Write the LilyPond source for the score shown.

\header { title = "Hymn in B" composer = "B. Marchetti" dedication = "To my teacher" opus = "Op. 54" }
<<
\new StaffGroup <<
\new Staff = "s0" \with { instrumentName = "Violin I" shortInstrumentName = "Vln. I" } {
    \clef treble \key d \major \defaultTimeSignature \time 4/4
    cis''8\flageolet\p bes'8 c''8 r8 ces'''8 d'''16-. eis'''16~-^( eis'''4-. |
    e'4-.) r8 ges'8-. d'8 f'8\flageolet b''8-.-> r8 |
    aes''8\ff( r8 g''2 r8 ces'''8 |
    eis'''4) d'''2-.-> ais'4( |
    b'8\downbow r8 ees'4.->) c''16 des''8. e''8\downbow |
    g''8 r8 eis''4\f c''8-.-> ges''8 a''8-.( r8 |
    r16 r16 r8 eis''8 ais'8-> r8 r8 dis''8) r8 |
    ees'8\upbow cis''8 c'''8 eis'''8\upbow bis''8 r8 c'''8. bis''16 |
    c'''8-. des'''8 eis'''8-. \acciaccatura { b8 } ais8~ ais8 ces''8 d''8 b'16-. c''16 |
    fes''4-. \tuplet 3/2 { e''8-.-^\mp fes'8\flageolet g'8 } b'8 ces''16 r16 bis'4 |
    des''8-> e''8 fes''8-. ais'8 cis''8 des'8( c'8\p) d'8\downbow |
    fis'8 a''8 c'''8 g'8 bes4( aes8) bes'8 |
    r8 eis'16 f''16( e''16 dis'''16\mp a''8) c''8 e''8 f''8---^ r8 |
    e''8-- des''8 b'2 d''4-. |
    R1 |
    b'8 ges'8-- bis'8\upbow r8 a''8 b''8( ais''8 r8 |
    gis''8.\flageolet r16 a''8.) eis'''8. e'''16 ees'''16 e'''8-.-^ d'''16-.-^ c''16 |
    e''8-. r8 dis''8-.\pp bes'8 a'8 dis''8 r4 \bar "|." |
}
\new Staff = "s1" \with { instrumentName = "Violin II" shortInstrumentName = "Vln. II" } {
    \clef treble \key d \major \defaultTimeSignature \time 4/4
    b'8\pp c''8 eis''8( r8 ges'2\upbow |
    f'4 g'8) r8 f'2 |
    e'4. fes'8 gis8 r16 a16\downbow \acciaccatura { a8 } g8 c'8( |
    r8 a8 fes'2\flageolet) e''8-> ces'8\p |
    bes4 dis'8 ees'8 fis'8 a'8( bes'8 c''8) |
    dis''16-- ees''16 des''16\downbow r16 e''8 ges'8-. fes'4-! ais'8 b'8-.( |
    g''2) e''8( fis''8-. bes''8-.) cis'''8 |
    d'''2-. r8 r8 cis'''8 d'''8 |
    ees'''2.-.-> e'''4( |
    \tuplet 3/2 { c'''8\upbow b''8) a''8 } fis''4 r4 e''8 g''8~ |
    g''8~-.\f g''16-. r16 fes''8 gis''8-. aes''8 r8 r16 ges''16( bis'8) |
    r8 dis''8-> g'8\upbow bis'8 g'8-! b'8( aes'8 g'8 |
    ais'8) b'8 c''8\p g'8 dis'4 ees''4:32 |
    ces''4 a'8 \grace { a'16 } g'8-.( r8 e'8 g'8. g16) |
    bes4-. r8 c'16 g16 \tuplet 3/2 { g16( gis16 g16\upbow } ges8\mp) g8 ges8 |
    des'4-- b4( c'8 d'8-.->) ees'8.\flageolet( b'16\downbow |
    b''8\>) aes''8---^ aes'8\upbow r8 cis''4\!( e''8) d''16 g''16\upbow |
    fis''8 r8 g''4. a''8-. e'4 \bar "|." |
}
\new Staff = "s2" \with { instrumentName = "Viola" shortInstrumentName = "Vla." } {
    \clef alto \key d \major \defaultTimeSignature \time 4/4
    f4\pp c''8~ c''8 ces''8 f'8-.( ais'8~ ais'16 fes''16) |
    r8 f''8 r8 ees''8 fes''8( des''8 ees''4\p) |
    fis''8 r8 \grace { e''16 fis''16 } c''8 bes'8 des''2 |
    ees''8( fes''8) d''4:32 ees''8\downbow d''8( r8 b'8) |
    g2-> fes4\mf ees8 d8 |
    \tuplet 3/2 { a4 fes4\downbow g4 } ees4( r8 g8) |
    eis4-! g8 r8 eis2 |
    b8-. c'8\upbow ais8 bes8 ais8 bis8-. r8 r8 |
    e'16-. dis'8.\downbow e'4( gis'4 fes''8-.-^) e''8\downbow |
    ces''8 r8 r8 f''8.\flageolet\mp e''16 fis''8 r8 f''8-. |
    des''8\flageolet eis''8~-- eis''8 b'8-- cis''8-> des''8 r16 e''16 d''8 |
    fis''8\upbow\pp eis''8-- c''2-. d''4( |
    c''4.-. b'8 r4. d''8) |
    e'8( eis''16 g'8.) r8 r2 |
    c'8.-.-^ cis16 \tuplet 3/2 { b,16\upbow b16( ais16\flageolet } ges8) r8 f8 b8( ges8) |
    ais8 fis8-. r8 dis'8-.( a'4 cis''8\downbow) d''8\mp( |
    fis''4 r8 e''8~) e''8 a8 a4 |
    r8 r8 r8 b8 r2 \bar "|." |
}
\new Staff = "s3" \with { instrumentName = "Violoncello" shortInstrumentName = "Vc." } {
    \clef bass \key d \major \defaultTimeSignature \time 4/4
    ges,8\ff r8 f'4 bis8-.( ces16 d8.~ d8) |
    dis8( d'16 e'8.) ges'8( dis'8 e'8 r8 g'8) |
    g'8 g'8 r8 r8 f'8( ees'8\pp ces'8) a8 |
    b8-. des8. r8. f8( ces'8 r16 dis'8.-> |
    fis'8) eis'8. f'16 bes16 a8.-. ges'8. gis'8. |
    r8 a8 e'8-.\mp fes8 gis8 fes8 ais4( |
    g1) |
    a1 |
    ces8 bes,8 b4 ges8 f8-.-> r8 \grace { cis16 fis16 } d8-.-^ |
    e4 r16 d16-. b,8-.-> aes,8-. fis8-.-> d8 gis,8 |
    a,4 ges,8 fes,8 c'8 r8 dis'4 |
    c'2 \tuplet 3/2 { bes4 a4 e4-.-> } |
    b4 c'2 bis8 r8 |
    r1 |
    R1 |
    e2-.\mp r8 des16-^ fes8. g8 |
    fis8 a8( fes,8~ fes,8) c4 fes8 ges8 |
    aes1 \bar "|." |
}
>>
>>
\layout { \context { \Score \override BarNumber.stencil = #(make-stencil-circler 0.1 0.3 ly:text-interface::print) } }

§ **Exercise directions**: Collect each line of the data above that contains the word "major", and copy those lines in full. The match is case-sensitive.

§ **Solution for this exercise**:
    \clef treble \key d \major \defaultTimeSignature \time 4/4
    \clef treble \key d \major \defaultTimeSignature \time 4/4
    \clef alto \key d \major \defaultTimeSignature \time 4/4
    \clef bass \key d \major \defaultTimeSignature \time 4/4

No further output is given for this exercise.